• **Input for this task**:
+ + +

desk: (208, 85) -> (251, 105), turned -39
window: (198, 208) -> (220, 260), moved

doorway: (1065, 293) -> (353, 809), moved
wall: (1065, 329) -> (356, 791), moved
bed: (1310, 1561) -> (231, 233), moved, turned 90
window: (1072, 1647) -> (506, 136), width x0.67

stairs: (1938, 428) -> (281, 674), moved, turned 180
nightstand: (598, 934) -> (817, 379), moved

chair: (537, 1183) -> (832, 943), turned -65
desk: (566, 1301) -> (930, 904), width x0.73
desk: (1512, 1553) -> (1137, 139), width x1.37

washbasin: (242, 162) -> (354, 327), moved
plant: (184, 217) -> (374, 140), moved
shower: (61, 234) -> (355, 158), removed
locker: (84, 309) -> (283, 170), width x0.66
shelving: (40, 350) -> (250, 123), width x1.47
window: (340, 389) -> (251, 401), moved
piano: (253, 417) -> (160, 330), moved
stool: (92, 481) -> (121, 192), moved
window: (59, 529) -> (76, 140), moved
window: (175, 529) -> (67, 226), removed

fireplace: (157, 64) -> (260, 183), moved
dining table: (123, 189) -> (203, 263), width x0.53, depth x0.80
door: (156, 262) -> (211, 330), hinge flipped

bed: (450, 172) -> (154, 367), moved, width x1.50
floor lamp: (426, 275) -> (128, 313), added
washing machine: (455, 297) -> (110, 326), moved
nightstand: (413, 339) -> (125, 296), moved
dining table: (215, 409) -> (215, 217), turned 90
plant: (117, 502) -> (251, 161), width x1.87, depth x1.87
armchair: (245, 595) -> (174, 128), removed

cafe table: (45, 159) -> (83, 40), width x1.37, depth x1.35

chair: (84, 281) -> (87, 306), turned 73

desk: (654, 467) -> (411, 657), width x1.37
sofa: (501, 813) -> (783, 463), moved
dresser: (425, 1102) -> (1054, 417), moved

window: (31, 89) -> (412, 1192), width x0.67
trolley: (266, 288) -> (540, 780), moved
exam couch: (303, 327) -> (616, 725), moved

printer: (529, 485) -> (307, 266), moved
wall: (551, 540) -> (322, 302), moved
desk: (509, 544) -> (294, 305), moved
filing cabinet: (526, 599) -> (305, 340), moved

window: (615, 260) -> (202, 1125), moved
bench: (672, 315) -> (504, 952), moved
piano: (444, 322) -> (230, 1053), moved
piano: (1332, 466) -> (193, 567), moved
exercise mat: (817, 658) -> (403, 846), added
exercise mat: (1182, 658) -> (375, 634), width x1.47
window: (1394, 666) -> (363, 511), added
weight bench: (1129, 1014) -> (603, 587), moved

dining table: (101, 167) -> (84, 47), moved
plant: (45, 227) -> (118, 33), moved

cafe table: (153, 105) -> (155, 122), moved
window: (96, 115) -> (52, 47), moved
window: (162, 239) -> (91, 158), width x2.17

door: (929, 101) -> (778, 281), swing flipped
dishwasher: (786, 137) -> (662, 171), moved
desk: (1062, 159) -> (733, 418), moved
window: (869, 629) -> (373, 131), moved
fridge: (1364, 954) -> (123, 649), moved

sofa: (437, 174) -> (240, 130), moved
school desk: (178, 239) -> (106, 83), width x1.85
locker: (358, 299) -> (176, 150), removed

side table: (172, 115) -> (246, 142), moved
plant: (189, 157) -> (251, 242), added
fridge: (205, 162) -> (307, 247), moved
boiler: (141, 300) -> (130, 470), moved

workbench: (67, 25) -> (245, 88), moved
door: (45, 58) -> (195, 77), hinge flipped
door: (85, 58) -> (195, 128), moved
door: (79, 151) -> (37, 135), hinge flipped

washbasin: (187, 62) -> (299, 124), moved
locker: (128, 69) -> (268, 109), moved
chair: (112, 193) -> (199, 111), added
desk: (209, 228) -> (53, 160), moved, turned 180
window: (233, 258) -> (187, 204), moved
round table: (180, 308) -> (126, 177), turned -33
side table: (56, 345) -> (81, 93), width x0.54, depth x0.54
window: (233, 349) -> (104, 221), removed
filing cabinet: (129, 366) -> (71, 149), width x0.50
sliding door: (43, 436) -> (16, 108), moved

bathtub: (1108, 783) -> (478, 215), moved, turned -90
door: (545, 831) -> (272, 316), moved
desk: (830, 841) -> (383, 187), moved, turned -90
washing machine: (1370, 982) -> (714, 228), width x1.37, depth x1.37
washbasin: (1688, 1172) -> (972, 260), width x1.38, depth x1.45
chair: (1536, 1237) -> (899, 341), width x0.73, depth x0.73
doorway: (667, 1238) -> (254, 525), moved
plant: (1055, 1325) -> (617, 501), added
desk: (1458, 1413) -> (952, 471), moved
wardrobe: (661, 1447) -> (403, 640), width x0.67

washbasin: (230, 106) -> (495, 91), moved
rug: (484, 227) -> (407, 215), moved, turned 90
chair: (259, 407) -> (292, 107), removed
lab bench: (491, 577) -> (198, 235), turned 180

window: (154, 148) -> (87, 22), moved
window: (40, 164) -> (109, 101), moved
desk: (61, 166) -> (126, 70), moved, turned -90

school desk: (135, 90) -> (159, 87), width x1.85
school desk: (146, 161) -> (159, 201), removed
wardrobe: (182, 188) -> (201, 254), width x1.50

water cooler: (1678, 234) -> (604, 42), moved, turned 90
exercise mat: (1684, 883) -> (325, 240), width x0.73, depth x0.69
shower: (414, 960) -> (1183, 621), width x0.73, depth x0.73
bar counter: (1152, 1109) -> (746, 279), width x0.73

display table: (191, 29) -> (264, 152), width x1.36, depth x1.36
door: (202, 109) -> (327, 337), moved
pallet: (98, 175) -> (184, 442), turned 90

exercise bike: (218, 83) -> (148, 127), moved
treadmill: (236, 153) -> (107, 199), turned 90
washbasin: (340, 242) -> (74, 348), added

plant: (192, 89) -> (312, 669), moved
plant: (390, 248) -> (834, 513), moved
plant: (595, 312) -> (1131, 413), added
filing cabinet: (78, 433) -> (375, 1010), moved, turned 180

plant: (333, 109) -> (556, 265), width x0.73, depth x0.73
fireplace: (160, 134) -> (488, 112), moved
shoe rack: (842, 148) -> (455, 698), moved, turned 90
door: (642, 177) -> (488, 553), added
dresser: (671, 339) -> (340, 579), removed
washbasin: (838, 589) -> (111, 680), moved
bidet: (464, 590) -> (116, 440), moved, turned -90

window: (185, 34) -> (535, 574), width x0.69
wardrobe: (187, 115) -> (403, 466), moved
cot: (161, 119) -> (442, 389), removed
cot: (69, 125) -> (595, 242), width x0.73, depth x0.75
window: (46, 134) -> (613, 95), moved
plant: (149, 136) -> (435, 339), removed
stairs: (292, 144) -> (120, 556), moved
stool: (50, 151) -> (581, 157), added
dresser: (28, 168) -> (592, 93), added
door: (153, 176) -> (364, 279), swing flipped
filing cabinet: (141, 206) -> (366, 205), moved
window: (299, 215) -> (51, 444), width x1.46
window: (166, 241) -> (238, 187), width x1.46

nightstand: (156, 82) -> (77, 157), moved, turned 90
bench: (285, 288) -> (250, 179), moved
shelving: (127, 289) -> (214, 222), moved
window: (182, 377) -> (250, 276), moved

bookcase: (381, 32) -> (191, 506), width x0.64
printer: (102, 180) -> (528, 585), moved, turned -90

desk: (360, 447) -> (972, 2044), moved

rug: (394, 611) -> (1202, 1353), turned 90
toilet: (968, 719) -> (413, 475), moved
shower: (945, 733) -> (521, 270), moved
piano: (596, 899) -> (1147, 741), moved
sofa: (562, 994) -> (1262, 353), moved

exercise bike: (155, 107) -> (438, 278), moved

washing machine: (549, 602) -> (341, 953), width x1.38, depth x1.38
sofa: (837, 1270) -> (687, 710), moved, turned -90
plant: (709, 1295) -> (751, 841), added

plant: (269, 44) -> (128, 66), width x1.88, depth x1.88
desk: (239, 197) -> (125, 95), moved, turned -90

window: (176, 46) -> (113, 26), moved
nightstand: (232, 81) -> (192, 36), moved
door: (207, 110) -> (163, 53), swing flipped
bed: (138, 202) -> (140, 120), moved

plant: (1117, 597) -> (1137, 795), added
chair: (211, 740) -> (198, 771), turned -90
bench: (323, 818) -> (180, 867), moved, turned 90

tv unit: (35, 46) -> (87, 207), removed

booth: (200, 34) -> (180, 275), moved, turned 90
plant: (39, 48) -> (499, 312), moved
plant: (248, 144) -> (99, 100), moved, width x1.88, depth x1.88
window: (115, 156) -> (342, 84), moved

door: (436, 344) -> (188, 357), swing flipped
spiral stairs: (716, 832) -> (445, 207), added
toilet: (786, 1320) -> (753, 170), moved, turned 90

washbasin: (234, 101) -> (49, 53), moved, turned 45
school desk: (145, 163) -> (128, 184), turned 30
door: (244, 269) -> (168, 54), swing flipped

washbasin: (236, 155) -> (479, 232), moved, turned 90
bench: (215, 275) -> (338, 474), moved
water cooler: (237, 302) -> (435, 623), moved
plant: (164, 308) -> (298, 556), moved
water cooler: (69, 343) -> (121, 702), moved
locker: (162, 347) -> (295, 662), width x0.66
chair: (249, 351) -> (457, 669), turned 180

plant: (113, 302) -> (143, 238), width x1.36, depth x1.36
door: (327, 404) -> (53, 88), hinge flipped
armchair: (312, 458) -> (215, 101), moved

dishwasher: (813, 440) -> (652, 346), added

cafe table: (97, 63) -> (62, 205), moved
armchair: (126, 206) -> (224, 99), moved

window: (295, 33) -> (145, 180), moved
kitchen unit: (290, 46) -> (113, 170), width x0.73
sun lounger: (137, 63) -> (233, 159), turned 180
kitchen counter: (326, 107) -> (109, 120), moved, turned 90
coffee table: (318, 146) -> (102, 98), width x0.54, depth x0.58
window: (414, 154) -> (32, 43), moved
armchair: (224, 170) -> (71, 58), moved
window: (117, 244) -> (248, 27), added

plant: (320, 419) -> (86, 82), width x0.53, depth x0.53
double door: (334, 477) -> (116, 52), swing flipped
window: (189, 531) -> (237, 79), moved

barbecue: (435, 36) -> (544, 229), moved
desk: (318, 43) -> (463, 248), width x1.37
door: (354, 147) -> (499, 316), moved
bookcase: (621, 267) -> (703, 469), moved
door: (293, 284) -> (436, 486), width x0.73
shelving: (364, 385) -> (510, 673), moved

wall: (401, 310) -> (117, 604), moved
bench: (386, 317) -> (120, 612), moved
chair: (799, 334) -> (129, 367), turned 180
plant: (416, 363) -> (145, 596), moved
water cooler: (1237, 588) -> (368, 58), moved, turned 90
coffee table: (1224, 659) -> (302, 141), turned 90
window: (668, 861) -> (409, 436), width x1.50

+ + +

• **Directions**: Copy verbatim, from the listing above, each line from the one containing "stairs: (1938, 428)" down to the one containing "door: (156, 262) -> (211, 330), hinge flipped", inclusive.

• **Result of this task**:
stairs: (1938, 428) -> (281, 674), moved, turned 180
nightstand: (598, 934) -> (817, 379), moved

chair: (537, 1183) -> (832, 943), turned -65
desk: (566, 1301) -> (930, 904), width x0.73
desk: (1512, 1553) -> (1137, 139), width x1.37

washbasin: (242, 162) -> (354, 327), moved
plant: (184, 217) -> (374, 140), moved
shower: (61, 234) -> (355, 158), removed
locker: (84, 309) -> (283, 170), width x0.66
shelving: (40, 350) -> (250, 123), width x1.47
window: (340, 389) -> (251, 401), moved
piano: (253, 417) -> (160, 330), moved
stool: (92, 481) -> (121, 192), moved
window: (59, 529) -> (76, 140), moved
window: (175, 529) -> (67, 226), removed

fireplace: (157, 64) -> (260, 183), moved
dining table: (123, 189) -> (203, 263), width x0.53, depth x0.80
door: (156, 262) -> (211, 330), hinge flipped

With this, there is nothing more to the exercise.